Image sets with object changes
»»

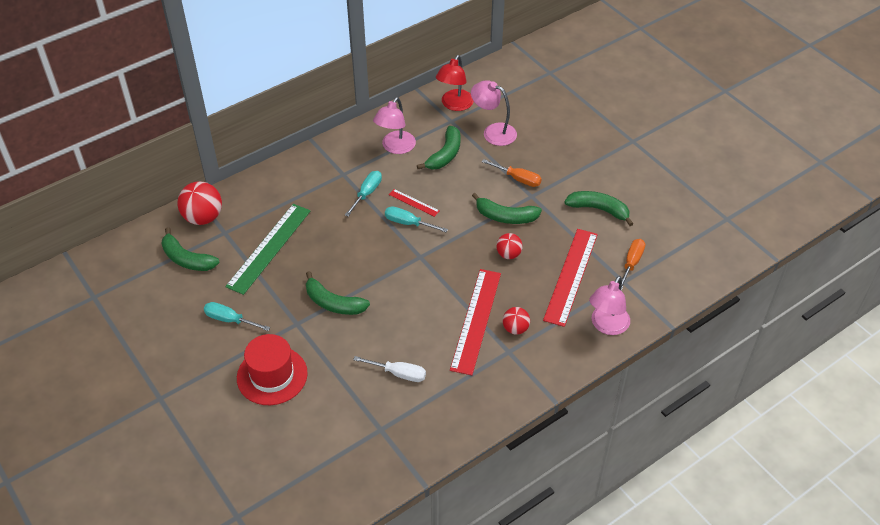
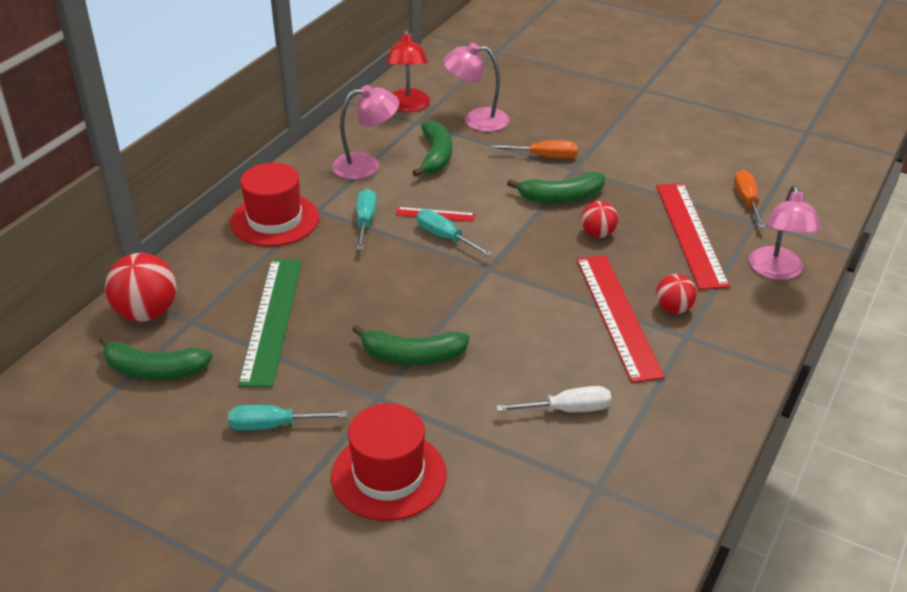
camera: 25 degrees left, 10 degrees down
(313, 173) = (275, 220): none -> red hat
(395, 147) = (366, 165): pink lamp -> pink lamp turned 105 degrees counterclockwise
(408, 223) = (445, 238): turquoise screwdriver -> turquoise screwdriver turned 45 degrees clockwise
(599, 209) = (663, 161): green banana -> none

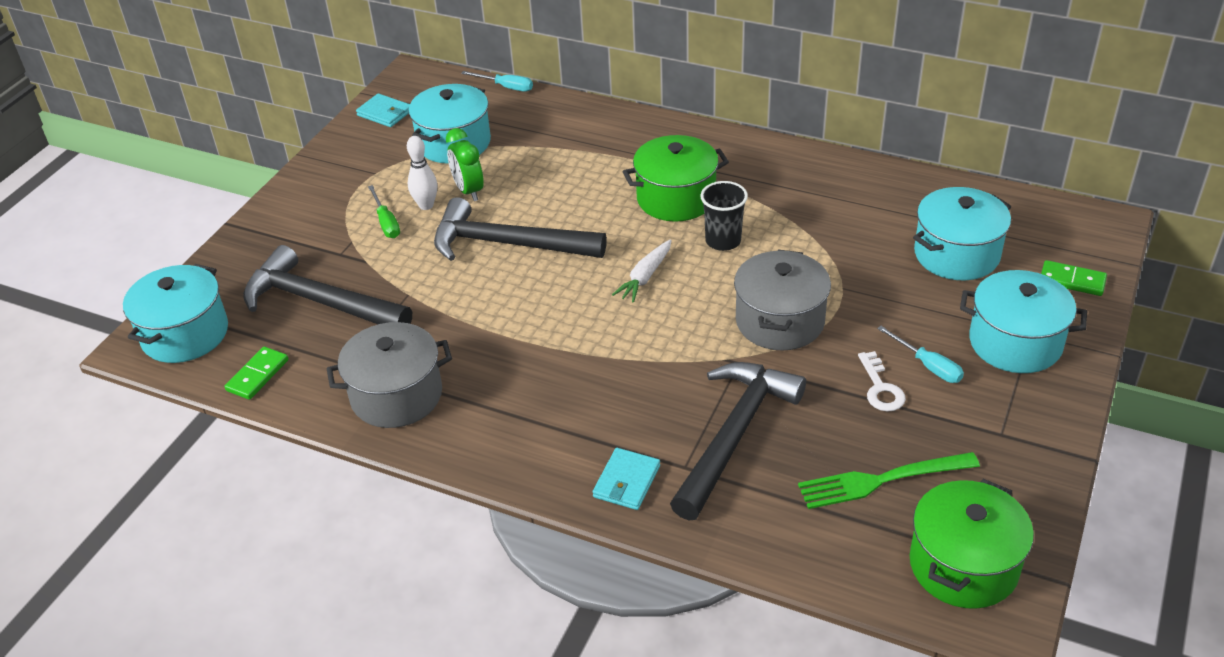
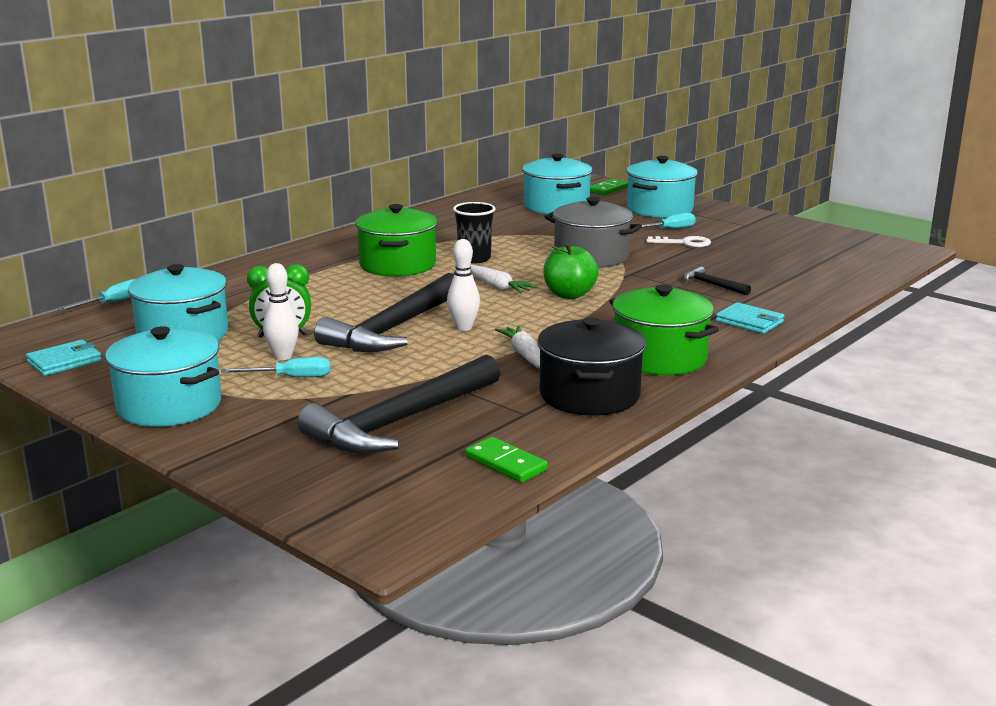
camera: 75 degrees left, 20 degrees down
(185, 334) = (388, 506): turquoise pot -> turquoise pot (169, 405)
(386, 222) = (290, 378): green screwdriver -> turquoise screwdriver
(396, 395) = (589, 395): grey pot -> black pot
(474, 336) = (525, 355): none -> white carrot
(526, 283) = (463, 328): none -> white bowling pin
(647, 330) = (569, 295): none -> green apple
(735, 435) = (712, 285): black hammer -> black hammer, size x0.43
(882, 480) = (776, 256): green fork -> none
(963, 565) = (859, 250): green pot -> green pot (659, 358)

««

▸ Your assignment
Word for word, print every record, and leave out any picture.

▸ Task result
camera: 25 degrees left, 10 degrees down
(313, 173) = (275, 220): none -> red hat
(395, 147) = (366, 165): pink lamp -> pink lamp turned 105 degrees counterclockwise
(408, 223) = (445, 238): turquoise screwdriver -> turquoise screwdriver turned 45 degrees clockwise
(599, 209) = (663, 161): green banana -> none

camera: 75 degrees left, 20 degrees down
(185, 334) = (388, 506): turquoise pot -> turquoise pot (169, 405)
(386, 222) = (290, 378): green screwdriver -> turquoise screwdriver
(396, 395) = (589, 395): grey pot -> black pot
(474, 336) = (525, 355): none -> white carrot
(526, 283) = (463, 328): none -> white bowling pin
(647, 330) = (569, 295): none -> green apple
(735, 435) = (712, 285): black hammer -> black hammer, size x0.43
(882, 480) = (776, 256): green fork -> none
(963, 565) = (859, 250): green pot -> green pot (659, 358)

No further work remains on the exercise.